### Supplied material
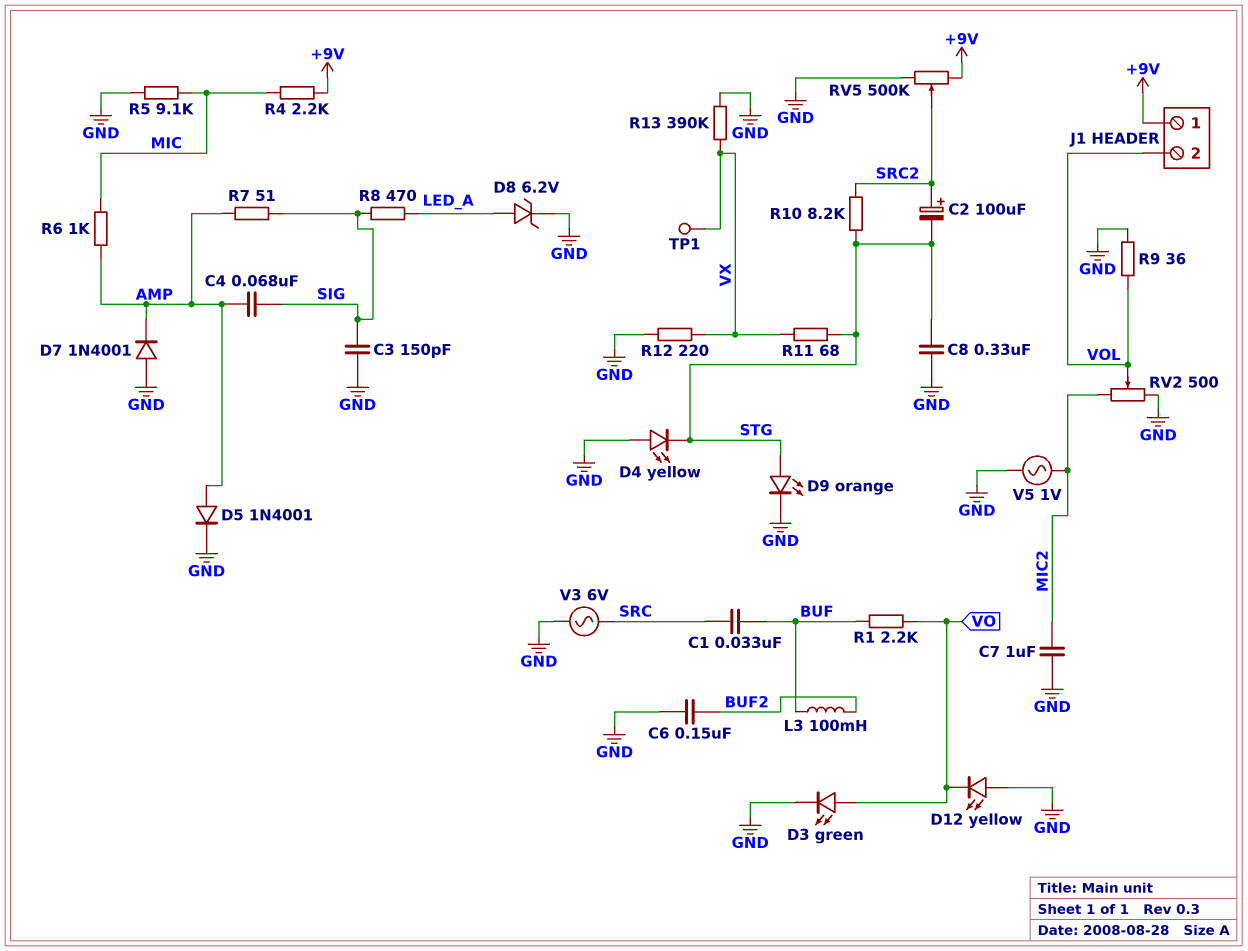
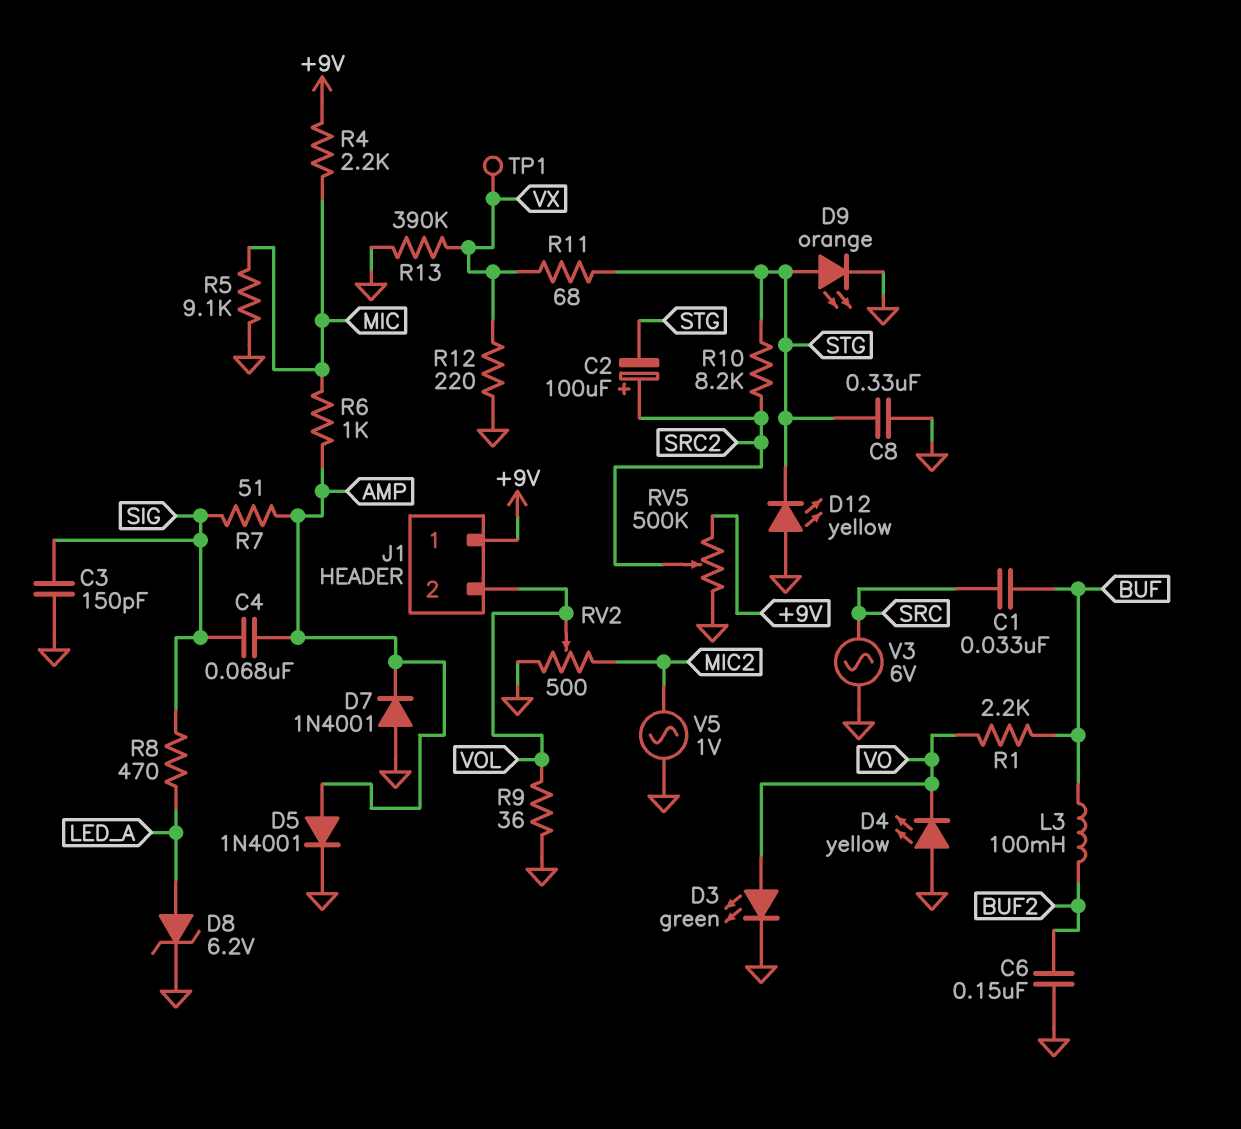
C7: 1uF (GND, MIC2) -> none
D4: LED yellow (A GND, K STG) -> LED yellow (A GND, K VO)
D12: LED yellow (A GND, K VO) -> LED yellow (A GND, K STG)

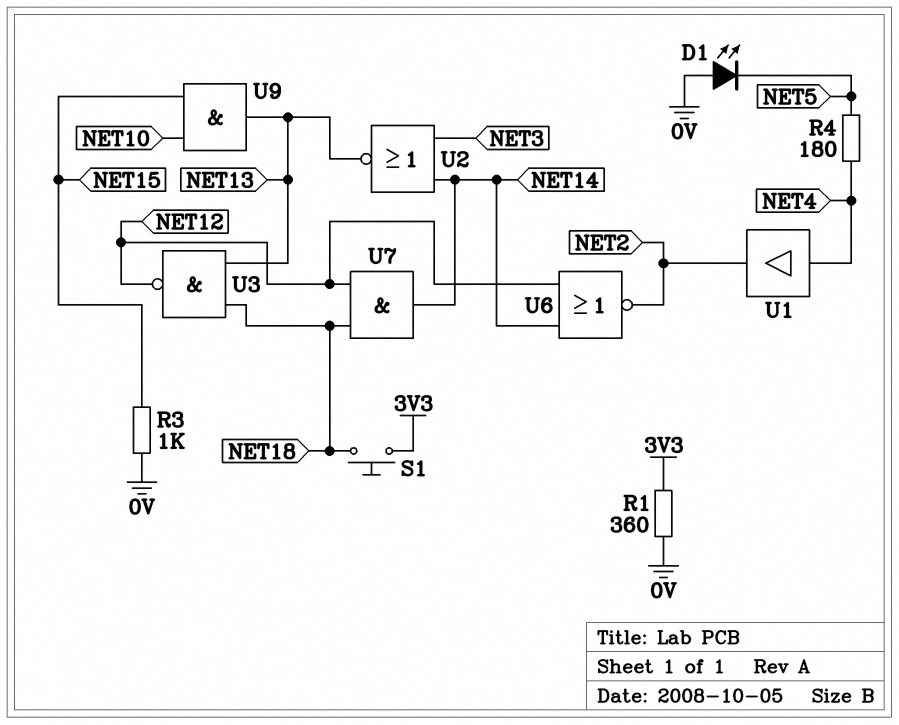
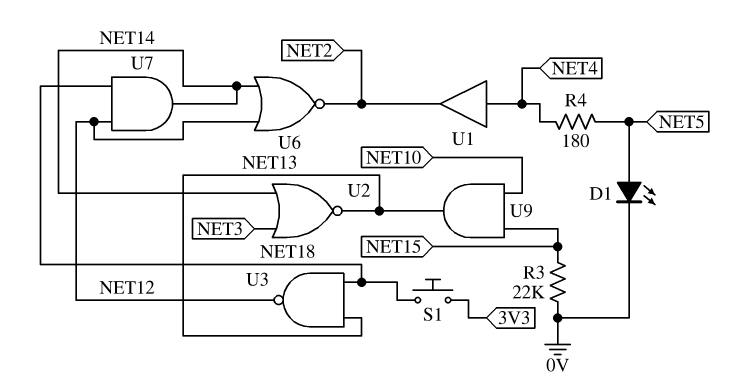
D1: LED (A 0V, K NET5) -> LED (A NET5, K 0V)
R1: 360 (0V, 3V3) -> none
R3: 1k (0V, NET15) -> 22k (0V, NET15)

### Work request
If a line above holds the string "yellow", return it as it stands.

### Answer
D4: LED yellow (A GND, K STG) -> LED yellow (A GND, K VO)
D12: LED yellow (A GND, K VO) -> LED yellow (A GND, K STG)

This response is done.